** Input data follows **
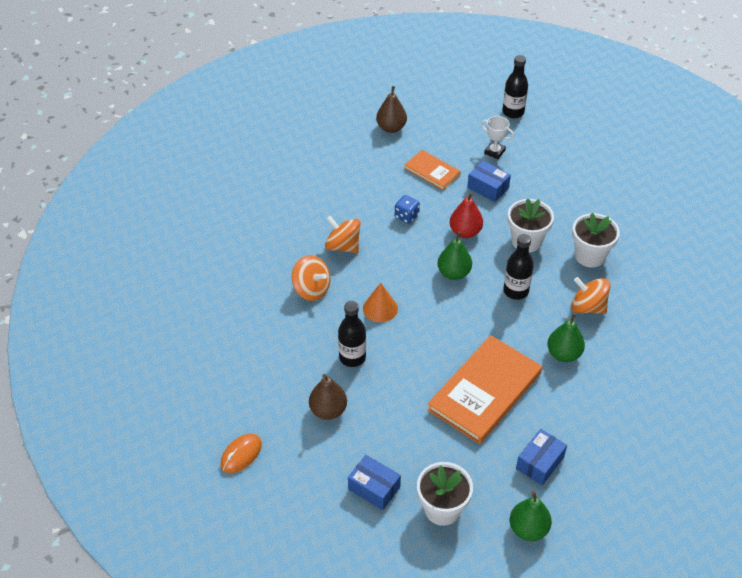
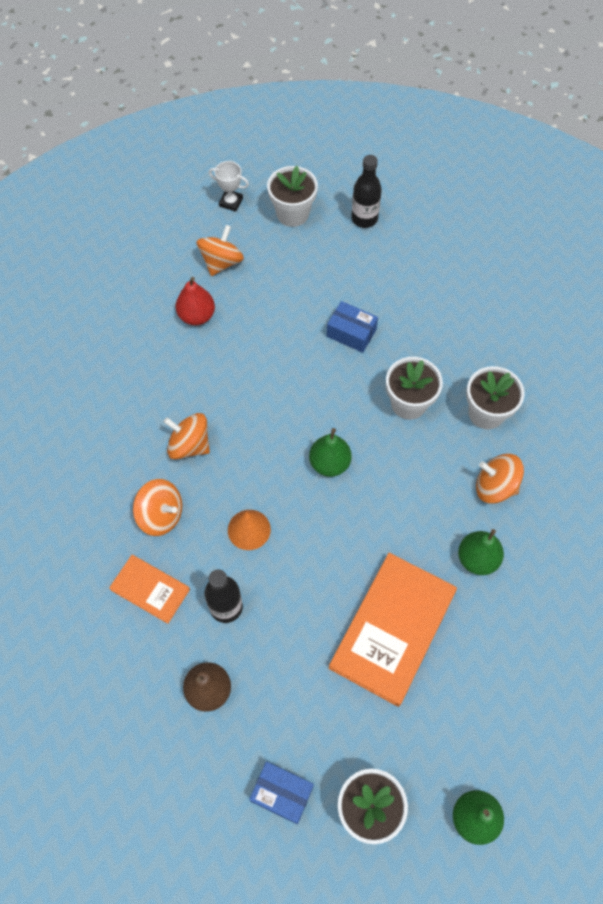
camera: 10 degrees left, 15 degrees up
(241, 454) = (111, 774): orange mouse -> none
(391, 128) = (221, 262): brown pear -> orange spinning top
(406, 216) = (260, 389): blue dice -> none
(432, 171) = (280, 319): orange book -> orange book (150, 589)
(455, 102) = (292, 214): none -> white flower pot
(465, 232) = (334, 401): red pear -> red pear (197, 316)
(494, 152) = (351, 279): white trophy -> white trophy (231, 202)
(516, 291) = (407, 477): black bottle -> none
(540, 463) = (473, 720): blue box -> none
** End of Input data **
What you will do:
Each line of the data that includes "pear" should be copied.

Solution:
(391, 128) = (221, 262): brown pear -> orange spinning top
(465, 232) = (334, 401): red pear -> red pear (197, 316)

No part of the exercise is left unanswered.